**What you should do**
Your task is to repeat the data exactly, every line of it.

Stored data
------------------------------------------------

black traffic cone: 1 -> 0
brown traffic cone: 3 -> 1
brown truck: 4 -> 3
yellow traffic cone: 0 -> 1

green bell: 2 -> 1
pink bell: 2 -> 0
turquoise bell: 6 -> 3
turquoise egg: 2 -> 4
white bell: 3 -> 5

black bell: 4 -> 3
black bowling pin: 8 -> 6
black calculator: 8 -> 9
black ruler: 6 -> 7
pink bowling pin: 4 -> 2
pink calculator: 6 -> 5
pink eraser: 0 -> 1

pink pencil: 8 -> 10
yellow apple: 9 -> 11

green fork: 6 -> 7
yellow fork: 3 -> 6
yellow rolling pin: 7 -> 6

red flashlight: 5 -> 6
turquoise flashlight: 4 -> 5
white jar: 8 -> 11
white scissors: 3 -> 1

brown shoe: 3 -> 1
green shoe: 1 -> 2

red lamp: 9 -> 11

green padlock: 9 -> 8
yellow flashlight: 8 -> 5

------------------------------------------------

**Result of this exercise**
black traffic cone: 1 -> 0
brown traffic cone: 3 -> 1
brown truck: 4 -> 3
yellow traffic cone: 0 -> 1

green bell: 2 -> 1
pink bell: 2 -> 0
turquoise bell: 6 -> 3
turquoise egg: 2 -> 4
white bell: 3 -> 5

black bell: 4 -> 3
black bowling pin: 8 -> 6
black calculator: 8 -> 9
black ruler: 6 -> 7
pink bowling pin: 4 -> 2
pink calculator: 6 -> 5
pink eraser: 0 -> 1

pink pencil: 8 -> 10
yellow apple: 9 -> 11

green fork: 6 -> 7
yellow fork: 3 -> 6
yellow rolling pin: 7 -> 6

red flashlight: 5 -> 6
turquoise flashlight: 4 -> 5
white jar: 8 -> 11
white scissors: 3 -> 1

brown shoe: 3 -> 1
green shoe: 1 -> 2

red lamp: 9 -> 11

green padlock: 9 -> 8
yellow flashlight: 8 -> 5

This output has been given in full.